Assignment
In the listing below, locate the lines that hold "triangle" and copy them.
(Beginning of Records for this task)
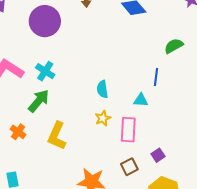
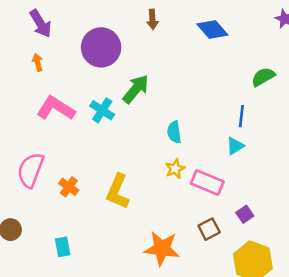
cyan triangle: (141, 100) -> (235, 146), moved, turned -35
green arrow: (39, 101) -> (136, 89), moved
pink rectangle: (128, 130) -> (207, 183), turned -70

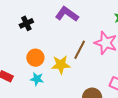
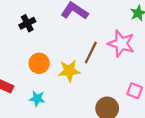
cyan star: (37, 79) -> (37, 99), moved

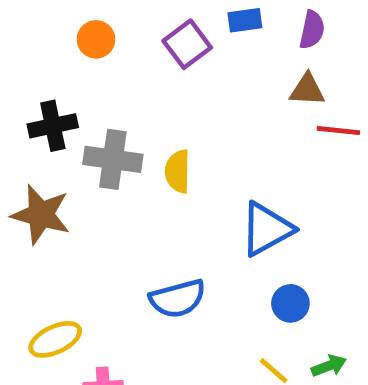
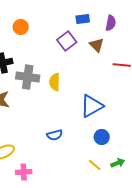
purple square: (187, 44) -> (67, 41), moved
brown triangle: (307, 90) -> (97, 45), moved, turned 42
blue semicircle: (178, 299) -> (55, 135), size x0.7

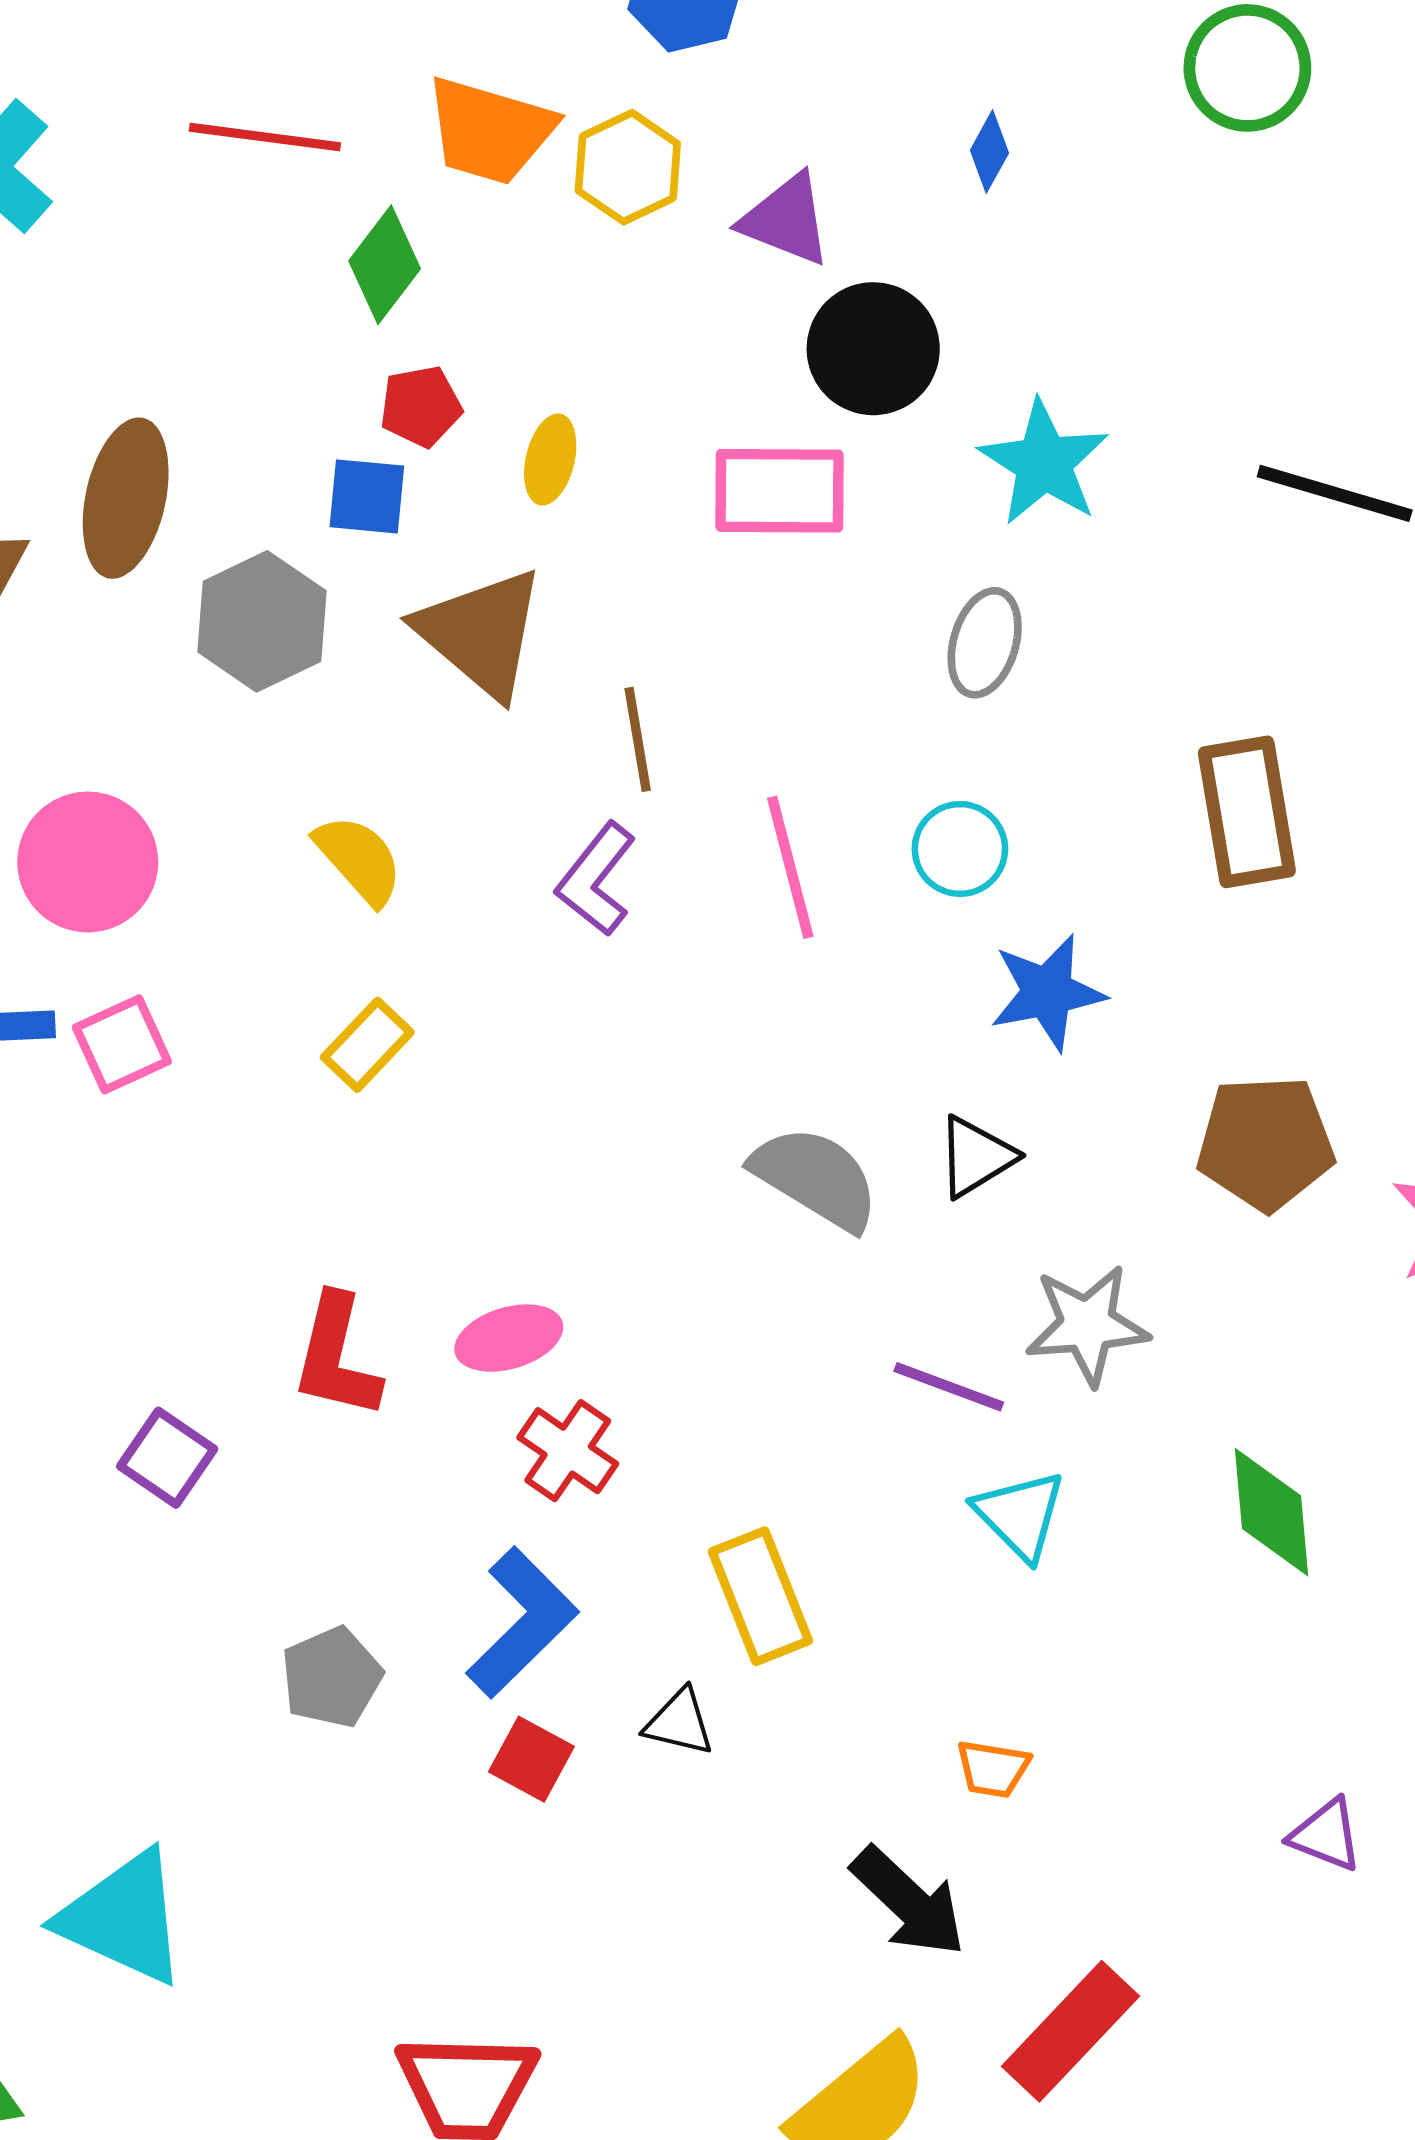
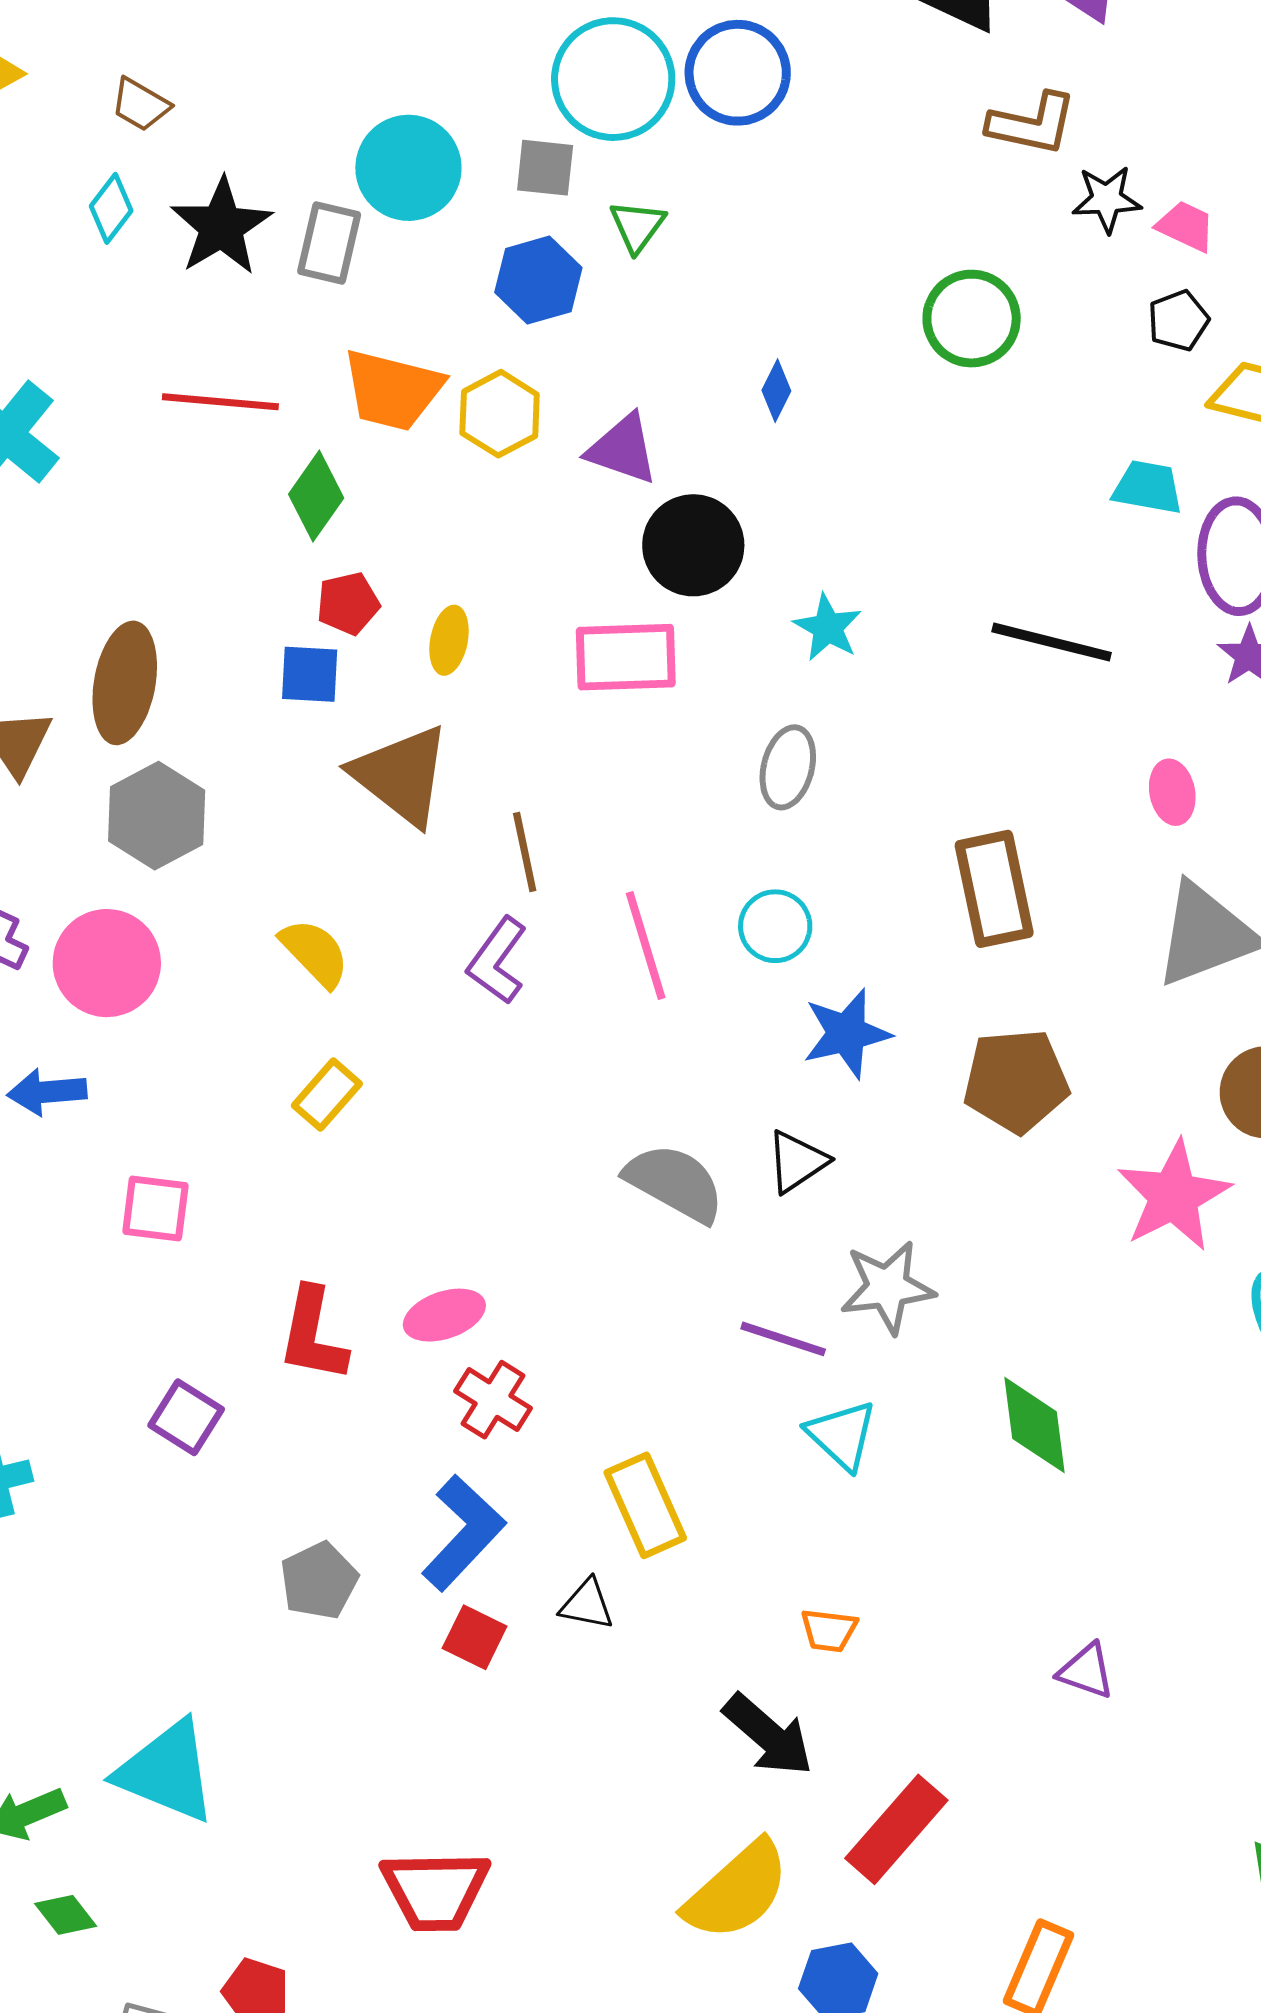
cyan star: (1044, 463) -> (828, 628), size x0.7
gray hexagon: (262, 621) -> (157, 816), moved
pink square: (122, 1044) -> (155, 1209), moved, turned 34
brown pentagon: (1266, 1143) -> (1016, 1081), moved

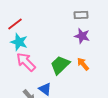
(End of Records for this task)
Problem solution
cyan triangle: (141, 100) -> (235, 146), moved, turned -35
brown triangle: (307, 90) -> (97, 45), moved, turned 42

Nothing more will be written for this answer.